▸ **Problem to solve**:
Reproduce only the lines of the records from the line with "blended (153, 148)" up to and including the line with "Image resolution: width=952", replacing "document" with "page" and leaving everything else unchanged.

▸ **Dataset excerpts**:
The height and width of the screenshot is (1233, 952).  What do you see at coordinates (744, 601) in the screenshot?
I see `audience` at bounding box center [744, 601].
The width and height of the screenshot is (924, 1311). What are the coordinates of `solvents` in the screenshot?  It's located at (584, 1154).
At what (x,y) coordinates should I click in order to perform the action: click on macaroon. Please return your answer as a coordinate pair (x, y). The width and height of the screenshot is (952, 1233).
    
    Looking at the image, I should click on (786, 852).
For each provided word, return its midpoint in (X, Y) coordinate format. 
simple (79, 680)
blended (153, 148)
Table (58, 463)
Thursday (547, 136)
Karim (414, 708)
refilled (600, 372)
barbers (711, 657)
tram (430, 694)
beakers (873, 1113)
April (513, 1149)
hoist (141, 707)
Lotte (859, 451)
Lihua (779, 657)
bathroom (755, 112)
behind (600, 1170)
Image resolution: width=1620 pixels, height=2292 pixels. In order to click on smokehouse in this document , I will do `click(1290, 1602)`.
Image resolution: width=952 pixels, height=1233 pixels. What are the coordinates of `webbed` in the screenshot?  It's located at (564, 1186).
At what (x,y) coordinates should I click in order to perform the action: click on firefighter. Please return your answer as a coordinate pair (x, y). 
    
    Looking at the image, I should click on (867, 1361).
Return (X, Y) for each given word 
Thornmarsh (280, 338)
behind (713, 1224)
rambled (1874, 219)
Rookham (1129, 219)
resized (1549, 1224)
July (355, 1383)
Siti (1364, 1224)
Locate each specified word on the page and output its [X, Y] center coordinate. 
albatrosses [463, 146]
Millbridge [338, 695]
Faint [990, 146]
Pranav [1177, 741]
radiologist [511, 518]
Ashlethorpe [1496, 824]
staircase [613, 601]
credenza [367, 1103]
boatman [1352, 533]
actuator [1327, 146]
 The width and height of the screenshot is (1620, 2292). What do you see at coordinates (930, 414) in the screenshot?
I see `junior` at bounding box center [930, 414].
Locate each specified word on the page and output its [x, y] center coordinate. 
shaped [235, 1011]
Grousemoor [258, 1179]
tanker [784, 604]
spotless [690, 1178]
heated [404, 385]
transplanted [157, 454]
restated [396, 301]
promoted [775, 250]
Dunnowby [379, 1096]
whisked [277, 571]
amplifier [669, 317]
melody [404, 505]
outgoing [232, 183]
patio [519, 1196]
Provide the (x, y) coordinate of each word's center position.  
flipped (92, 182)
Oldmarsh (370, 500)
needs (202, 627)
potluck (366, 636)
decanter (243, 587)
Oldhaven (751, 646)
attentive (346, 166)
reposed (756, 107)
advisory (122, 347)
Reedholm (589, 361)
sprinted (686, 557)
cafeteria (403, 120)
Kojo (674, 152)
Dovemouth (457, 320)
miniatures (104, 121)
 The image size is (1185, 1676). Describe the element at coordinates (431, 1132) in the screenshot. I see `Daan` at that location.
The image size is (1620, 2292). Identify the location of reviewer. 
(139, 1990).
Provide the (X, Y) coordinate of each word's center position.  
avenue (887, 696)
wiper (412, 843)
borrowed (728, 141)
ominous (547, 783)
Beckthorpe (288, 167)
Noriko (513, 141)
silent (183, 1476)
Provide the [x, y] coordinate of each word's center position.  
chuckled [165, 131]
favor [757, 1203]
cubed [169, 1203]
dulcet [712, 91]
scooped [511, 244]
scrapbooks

▸ **Exercise result**:
blended (153, 148)
Table (58, 463)
Thursday (547, 136)
Karim (414, 708)
refilled (600, 372)
barbers (711, 657)
tram (430, 694)
beakers (873, 1113)
April (513, 1149)
hoist (141, 707)
Lotte (859, 451)
Lihua (779, 657)
bathroom (755, 112)
behind (600, 1170)
Image resolution: width=1620 pixels, height=2292 pixels. In order to click on smokehouse in this page , I will do `click(1290, 1602)`.
Image resolution: width=952 pixels, height=1233 pixels. What are the coordinates of `webbed` in the screenshot?  It's located at (564, 1186).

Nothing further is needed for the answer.